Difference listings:

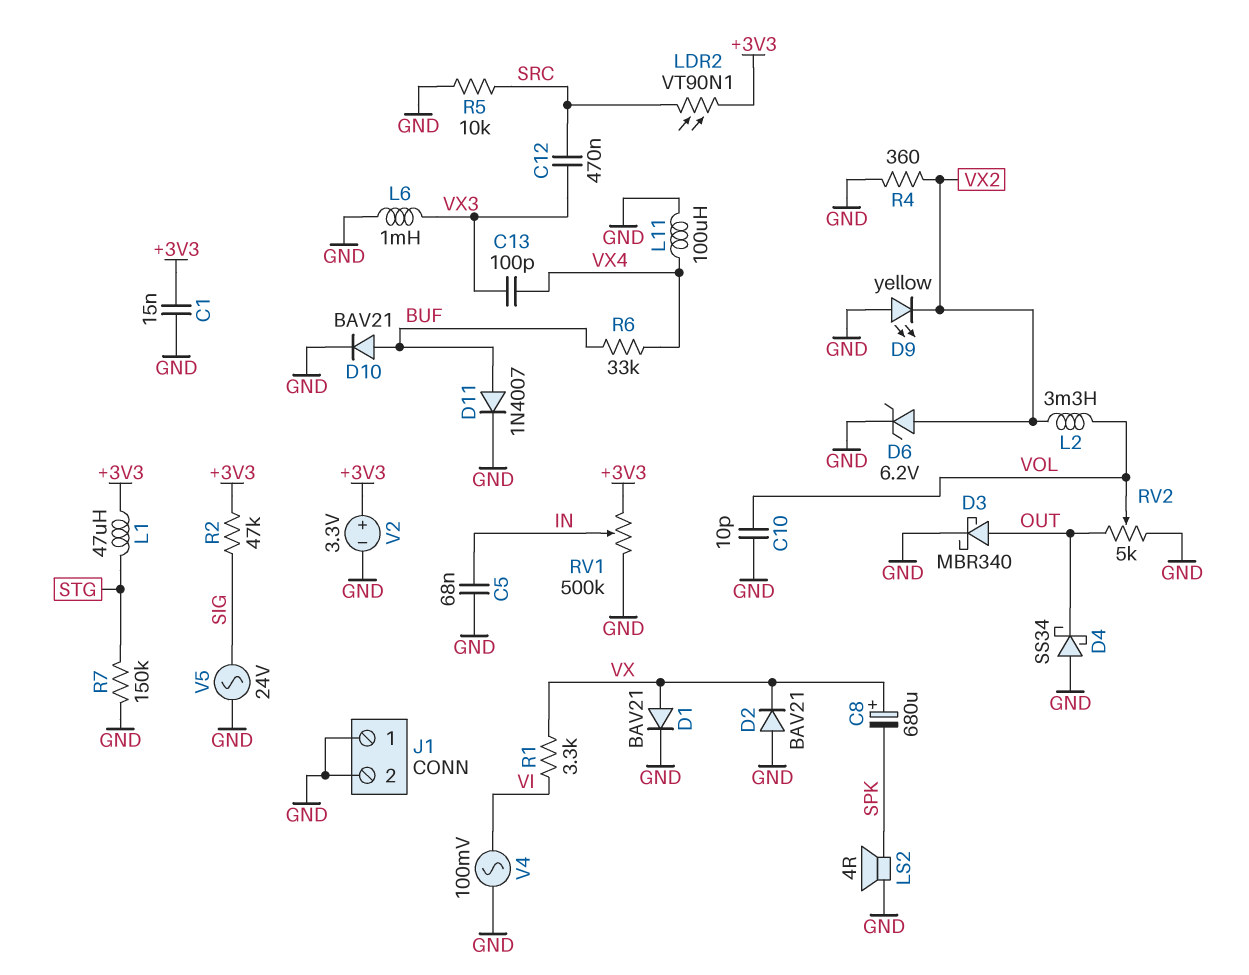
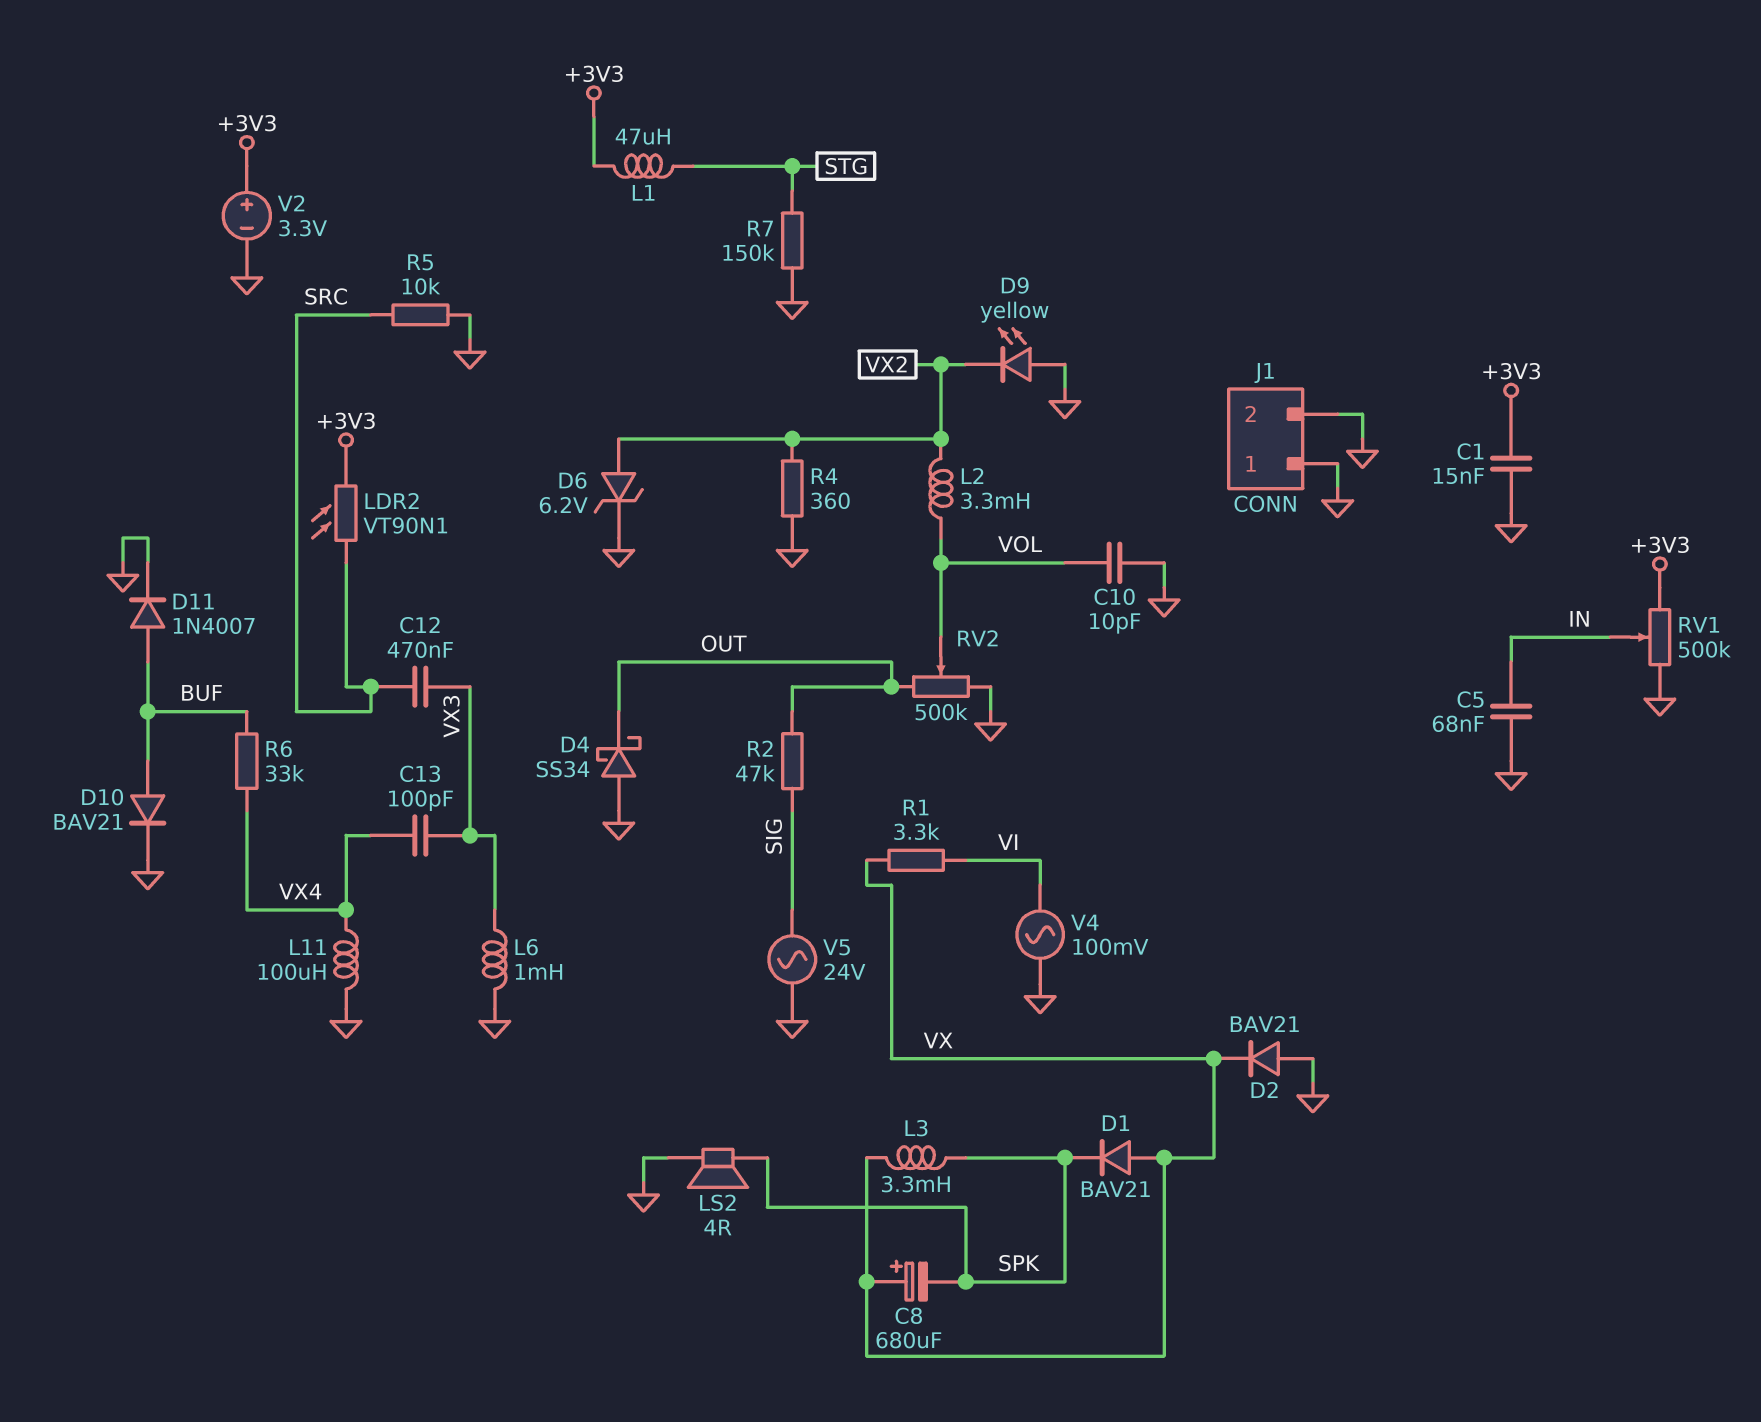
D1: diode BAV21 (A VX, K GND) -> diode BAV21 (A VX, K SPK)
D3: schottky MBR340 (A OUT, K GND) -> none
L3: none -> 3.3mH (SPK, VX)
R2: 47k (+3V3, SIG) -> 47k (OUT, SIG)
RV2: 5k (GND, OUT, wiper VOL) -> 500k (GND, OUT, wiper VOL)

* _TASK BRIEF_
Retype the records above line for line and exactly, omitting their pictures.

* _ANSWER FOR THIS EXERCISE_
D1: diode BAV21 (A VX, K GND) -> diode BAV21 (A VX, K SPK)
D3: schottky MBR340 (A OUT, K GND) -> none
L3: none -> 3.3mH (SPK, VX)
R2: 47k (+3V3, SIG) -> 47k (OUT, SIG)
RV2: 5k (GND, OUT, wiper VOL) -> 500k (GND, OUT, wiper VOL)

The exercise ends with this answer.